▶ _Task item_
Which lines in the data below contain the string "orange"? Show each one.

▶ _Dataset entries_
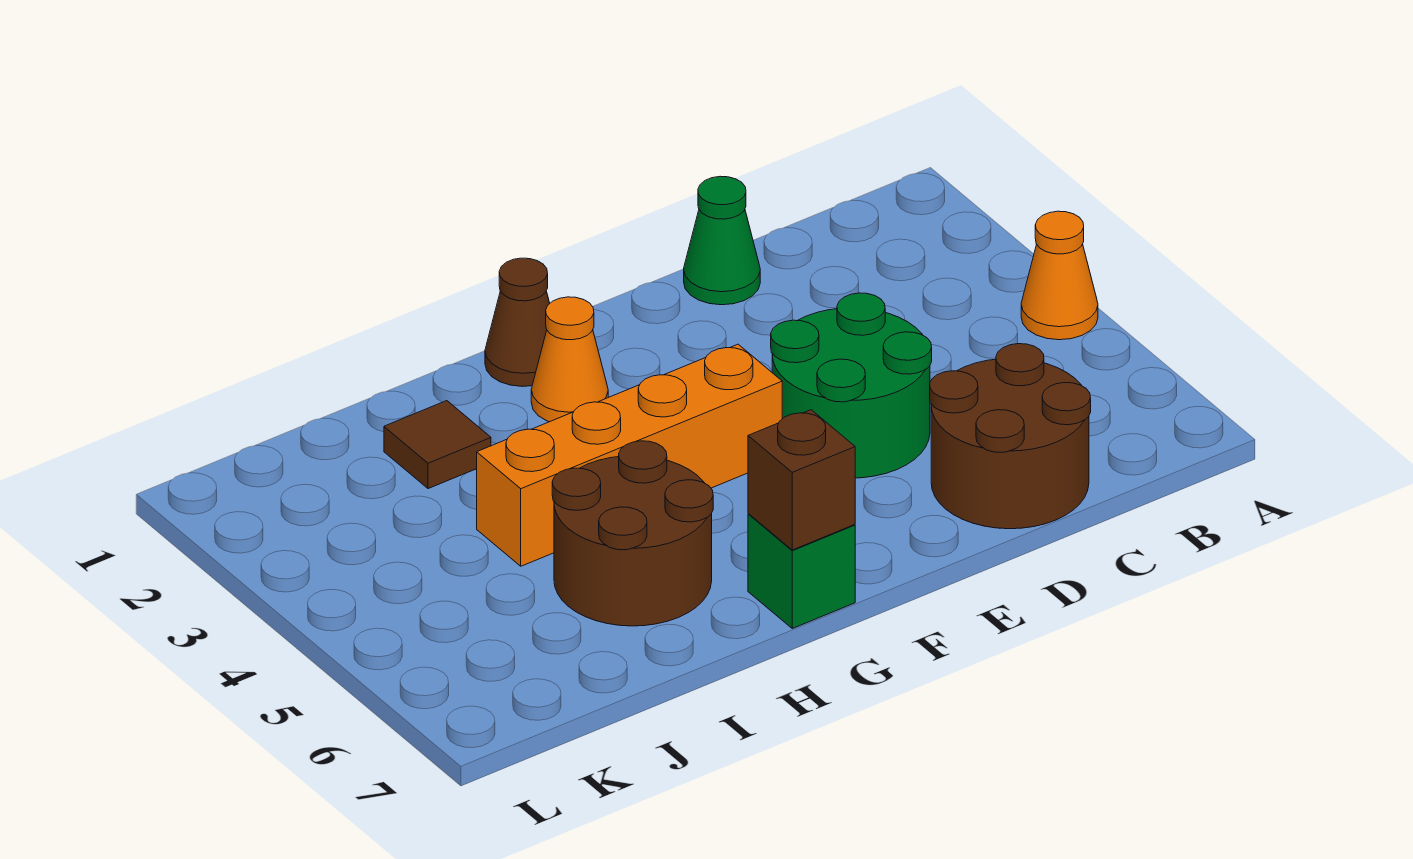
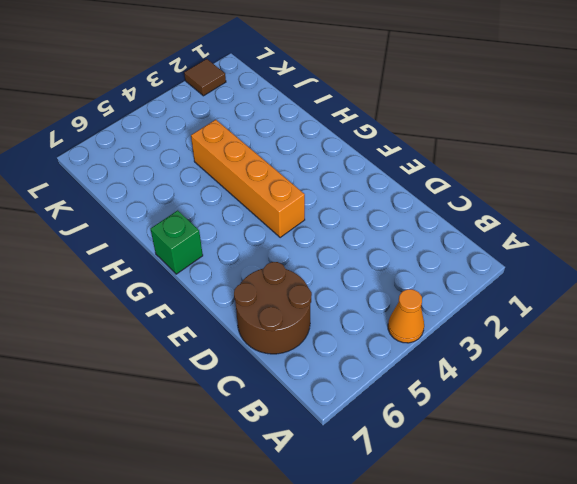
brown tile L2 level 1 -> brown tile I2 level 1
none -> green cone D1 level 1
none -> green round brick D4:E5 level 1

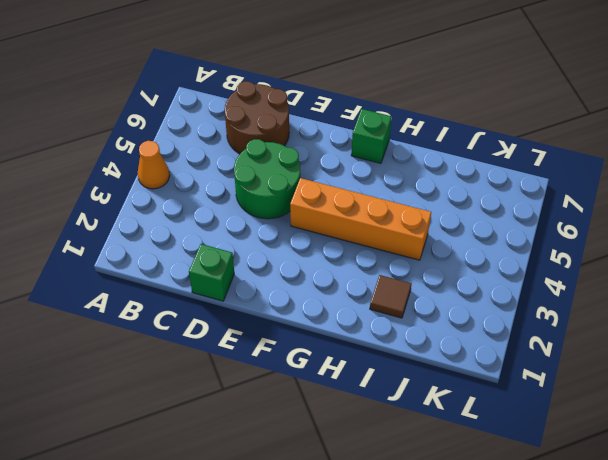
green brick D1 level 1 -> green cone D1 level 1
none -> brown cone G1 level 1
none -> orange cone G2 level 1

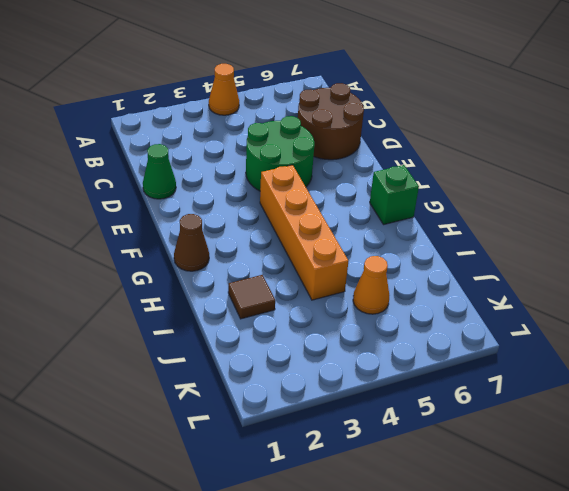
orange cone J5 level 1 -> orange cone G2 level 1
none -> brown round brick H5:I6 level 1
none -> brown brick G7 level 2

==

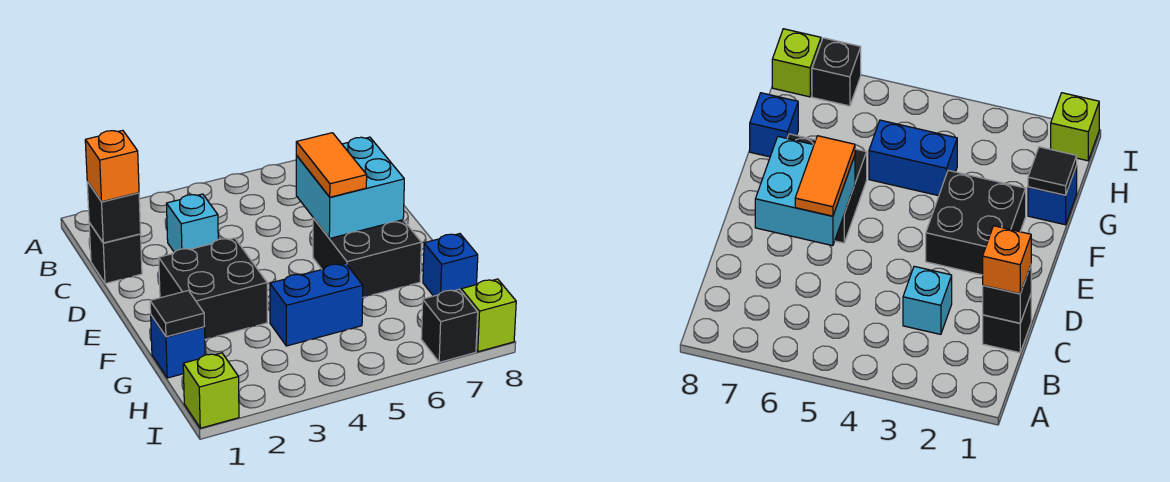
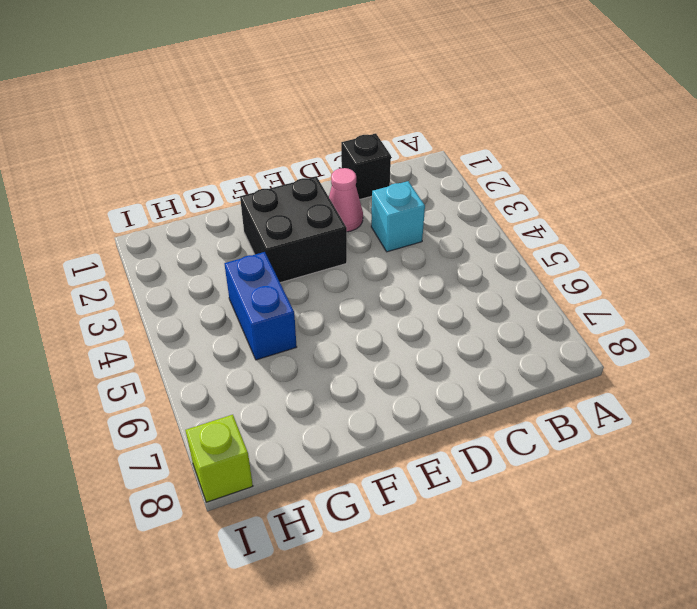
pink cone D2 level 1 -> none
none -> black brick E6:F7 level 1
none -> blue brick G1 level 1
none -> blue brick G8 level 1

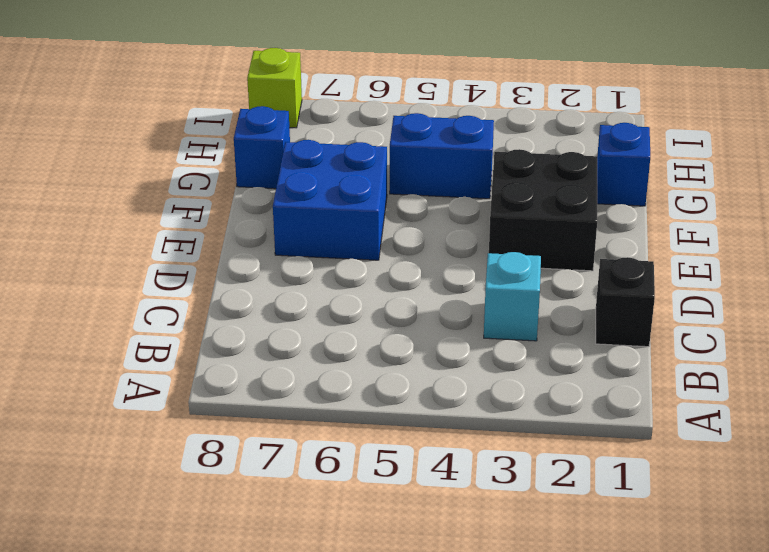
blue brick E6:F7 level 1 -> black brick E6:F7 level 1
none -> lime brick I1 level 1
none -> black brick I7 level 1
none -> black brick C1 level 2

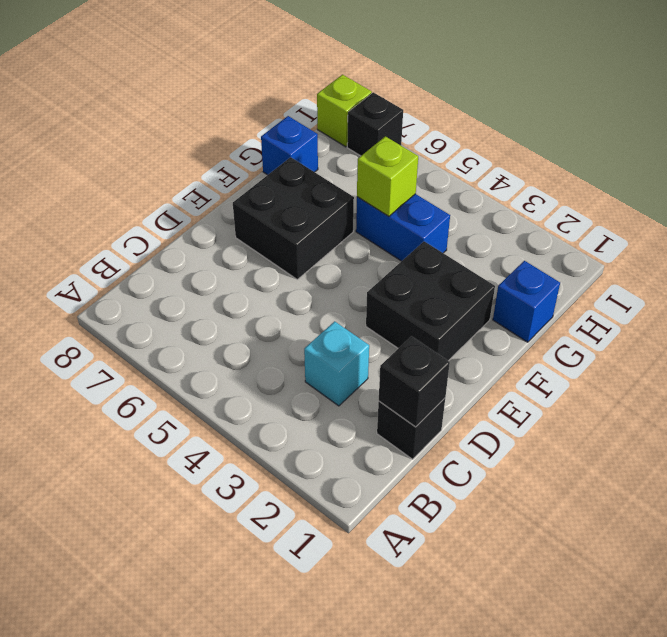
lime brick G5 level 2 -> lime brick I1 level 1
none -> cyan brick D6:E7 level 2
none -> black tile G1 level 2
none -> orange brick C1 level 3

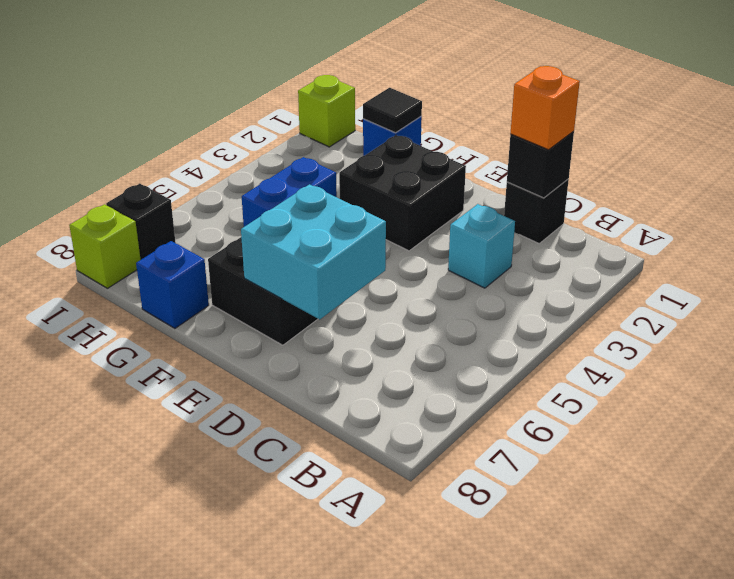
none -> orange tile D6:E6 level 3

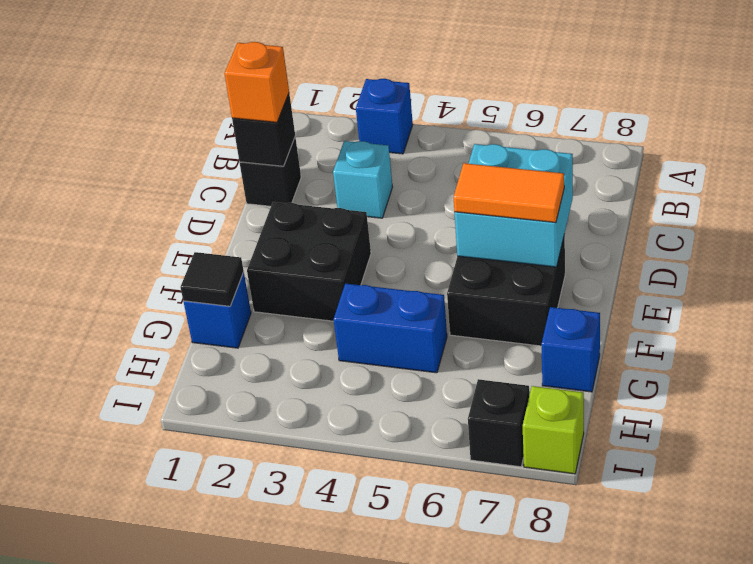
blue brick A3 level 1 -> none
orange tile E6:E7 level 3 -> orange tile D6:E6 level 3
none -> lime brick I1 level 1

▶ _Solution to this problem_
none -> orange cone G2 level 1
orange cone J5 level 1 -> orange cone G2 level 1
none -> orange brick C1 level 3
none -> orange tile D6:E6 level 3
orange tile E6:E7 level 3 -> orange tile D6:E6 level 3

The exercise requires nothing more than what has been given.